> **YOUR GOAL**
Reproduce the lines below word for word, starting with the line that contains "Determine the [X, Y]" and going on through the final line, and leave the pictures out of your answer.

begin EXERCISE MATERIALS

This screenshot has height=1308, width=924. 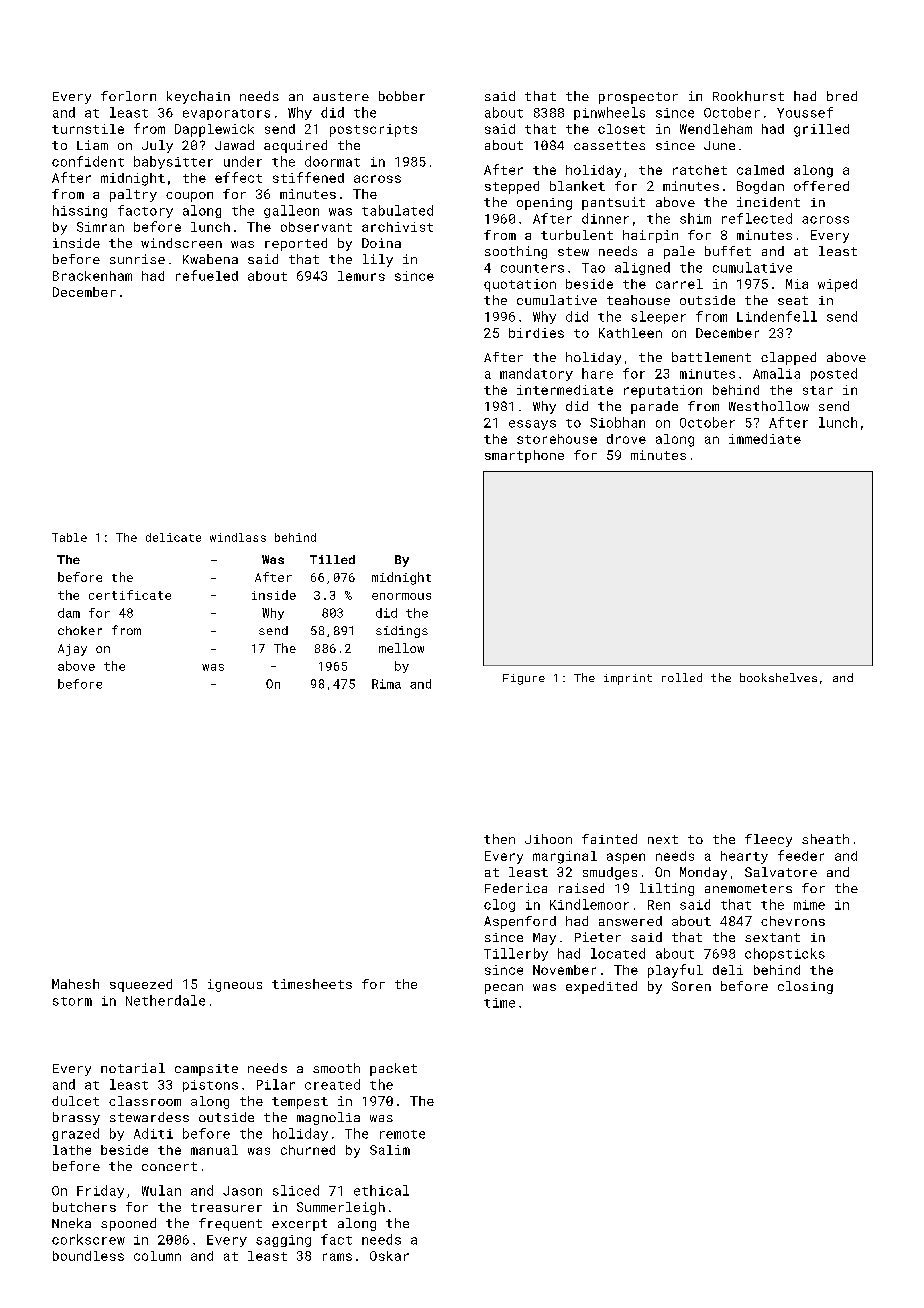 I want to click on campsite, so click(x=206, y=1070).
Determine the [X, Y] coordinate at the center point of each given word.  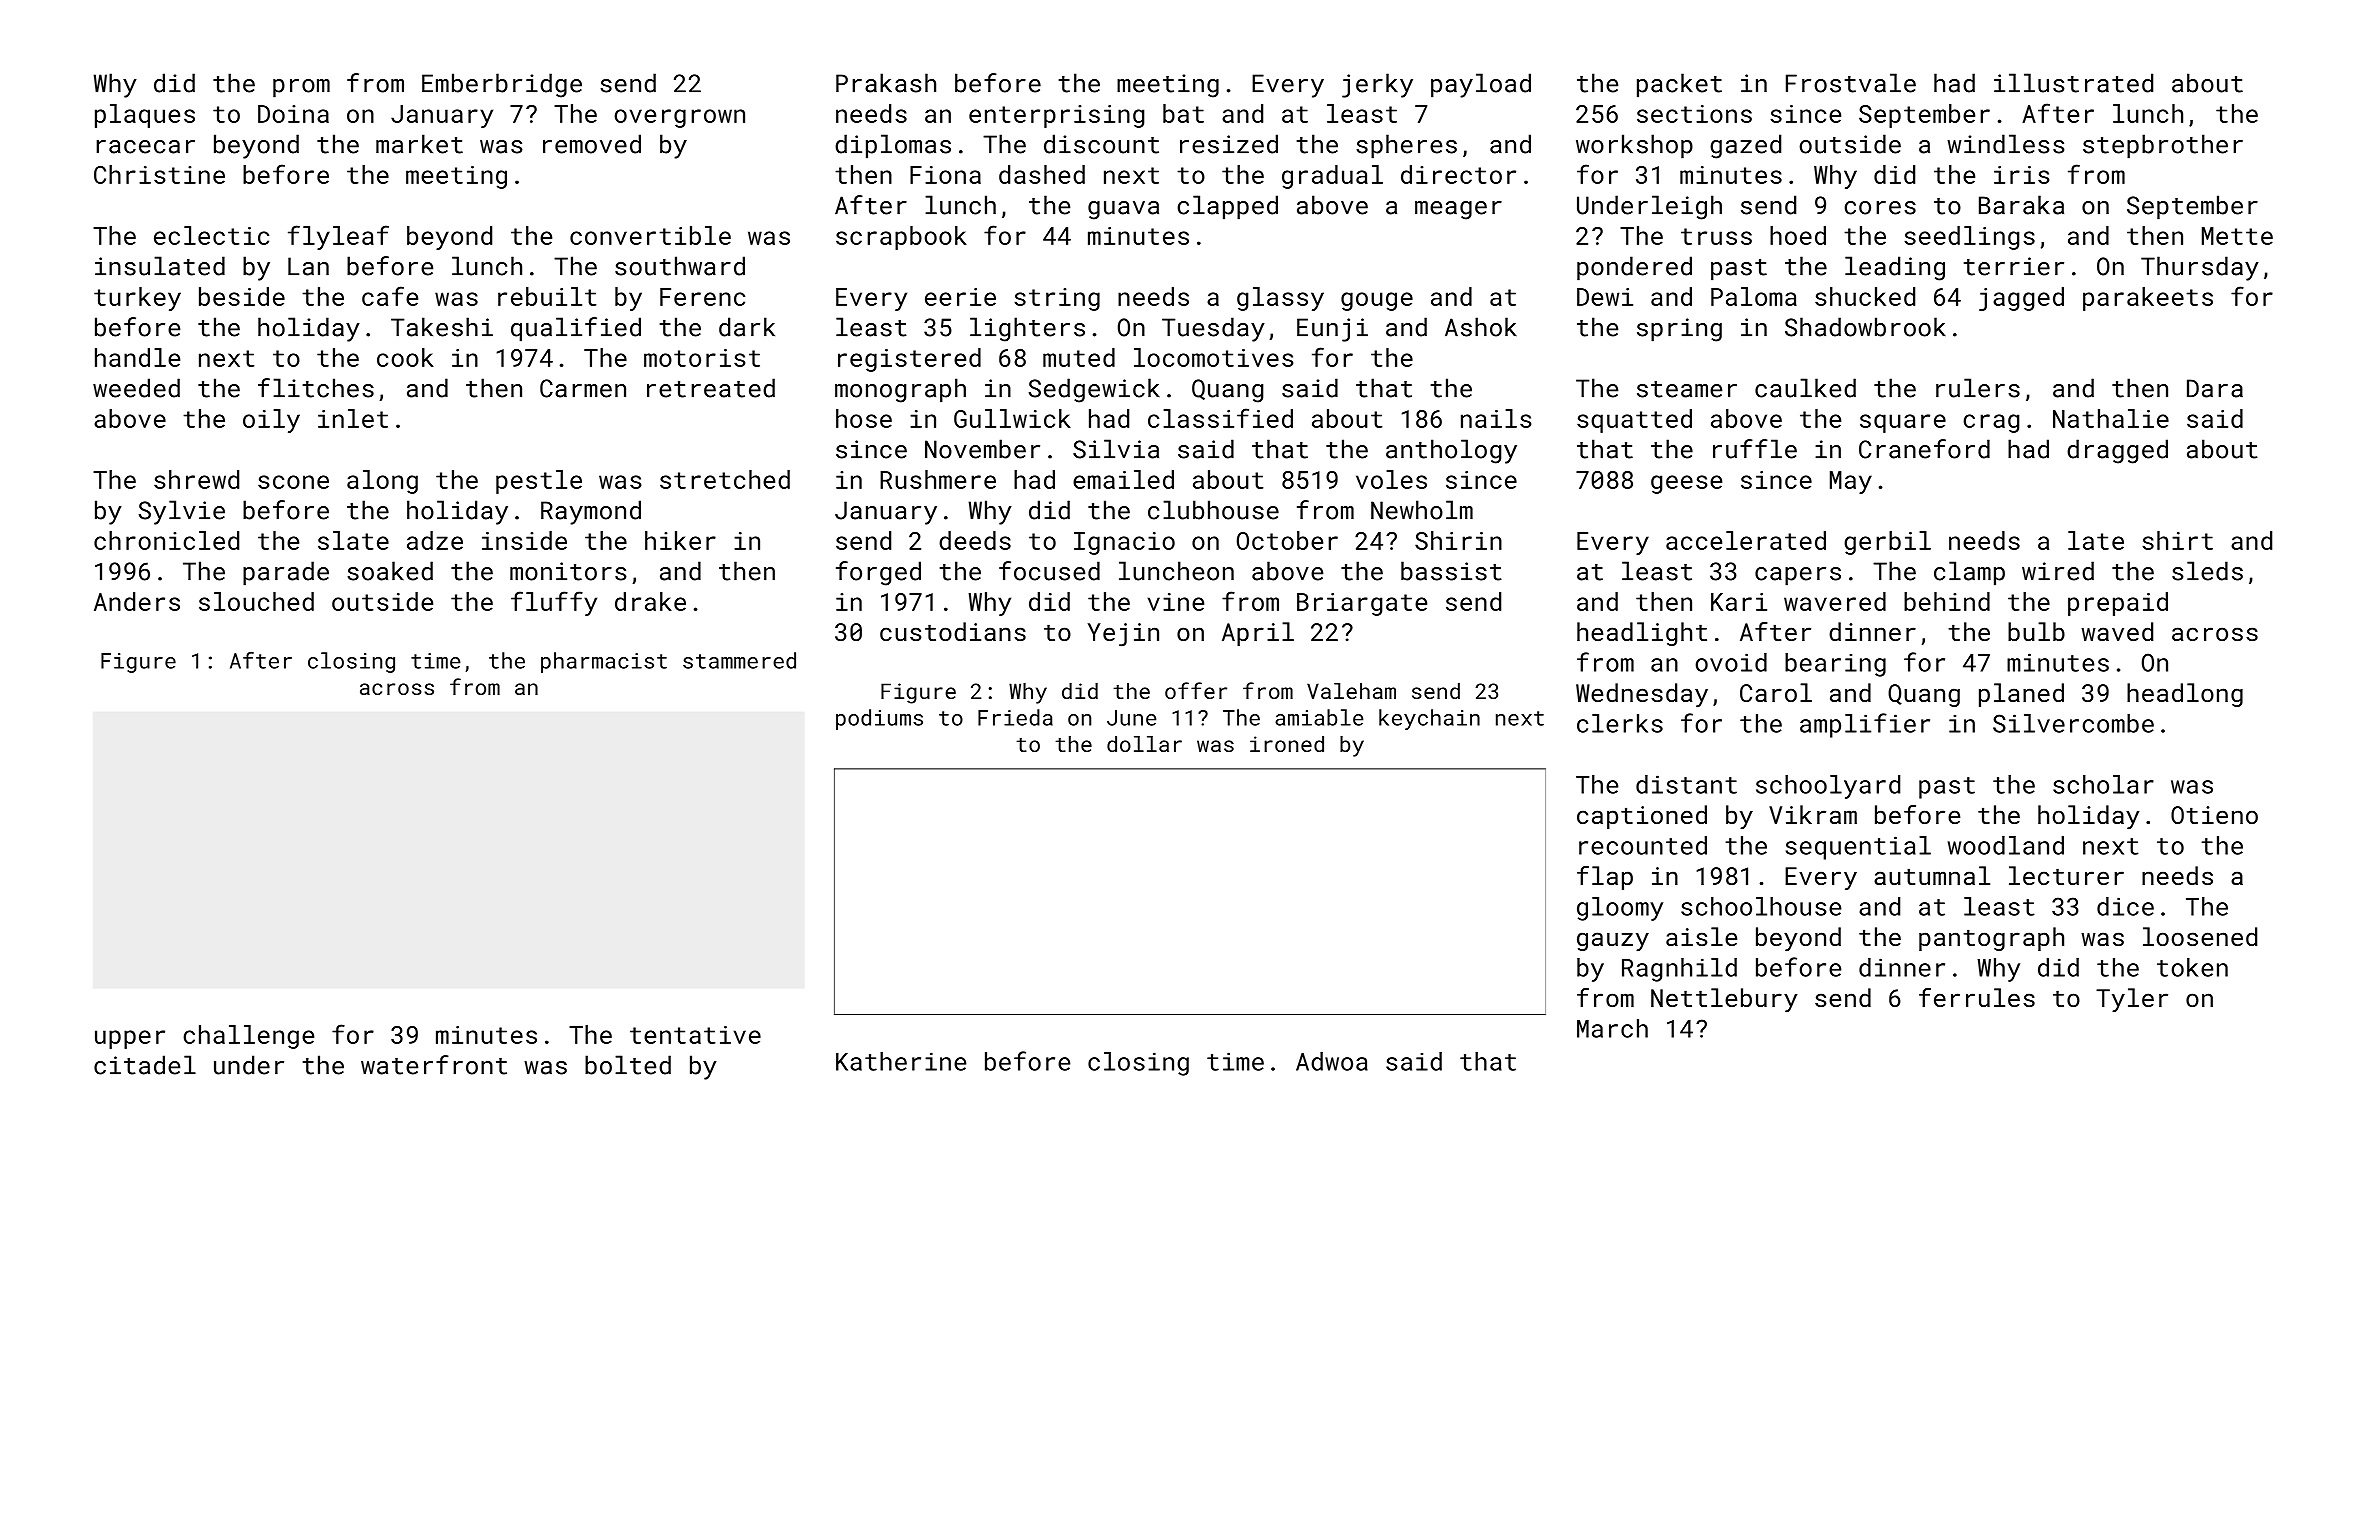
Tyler [2132, 1000]
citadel [145, 1065]
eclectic [211, 235]
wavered [1835, 601]
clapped [1227, 207]
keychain [1429, 719]
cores [1880, 208]
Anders [137, 601]
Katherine [901, 1061]
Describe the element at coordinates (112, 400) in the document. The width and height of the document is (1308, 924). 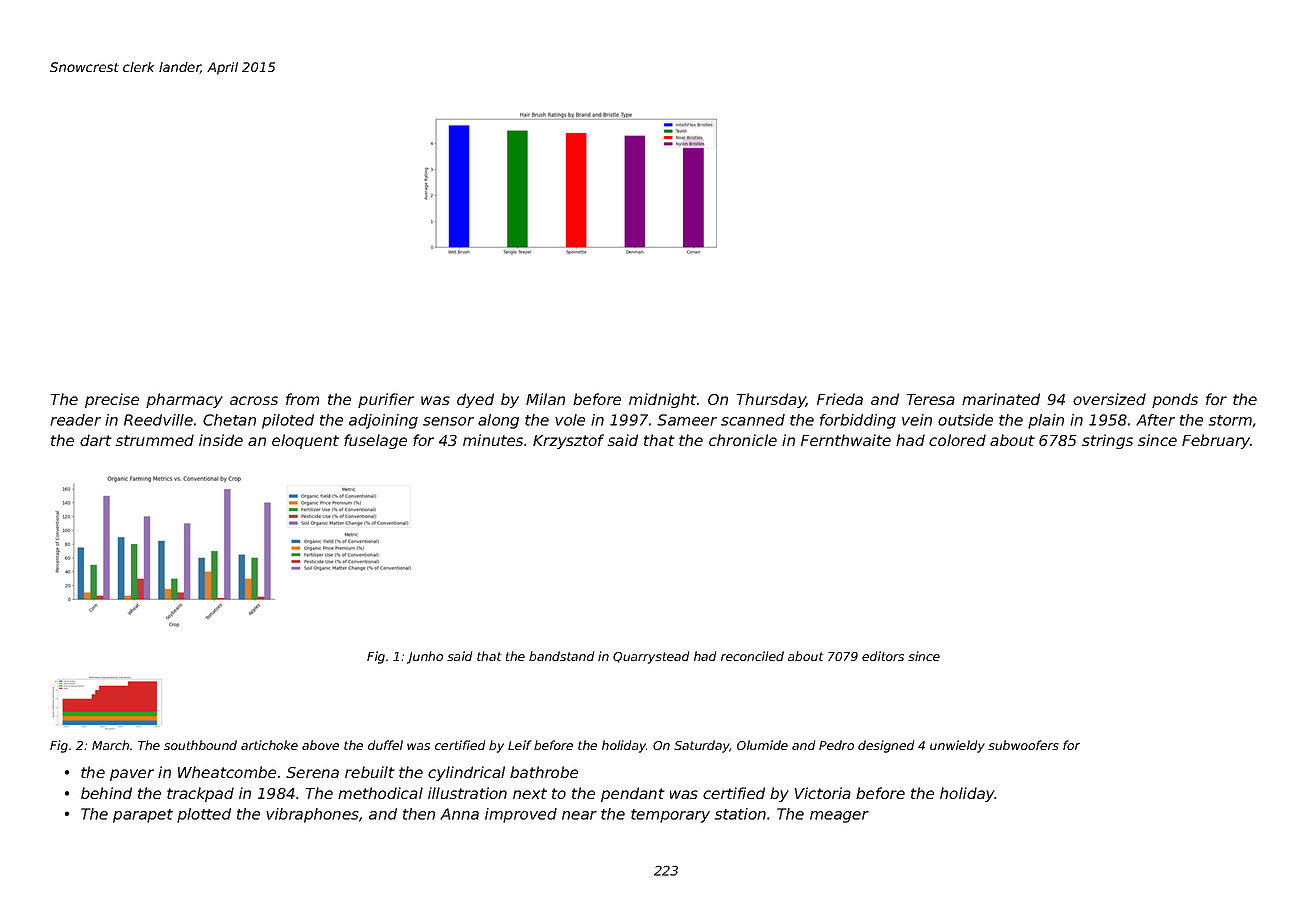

end EXERCISE MATERIALS

> **RESULT OF THE TASK**
Determine the [X, Y] coordinate at the center point of each given word.  
Tyler [2132, 1000]
citadel [145, 1065]
eclectic [211, 235]
wavered [1835, 601]
clapped [1227, 207]
keychain [1429, 719]
cores [1880, 208]
Anders [137, 601]
Katherine [901, 1061]
Describe the element at coordinates (112, 400) in the document. The width and height of the document is (1308, 924). 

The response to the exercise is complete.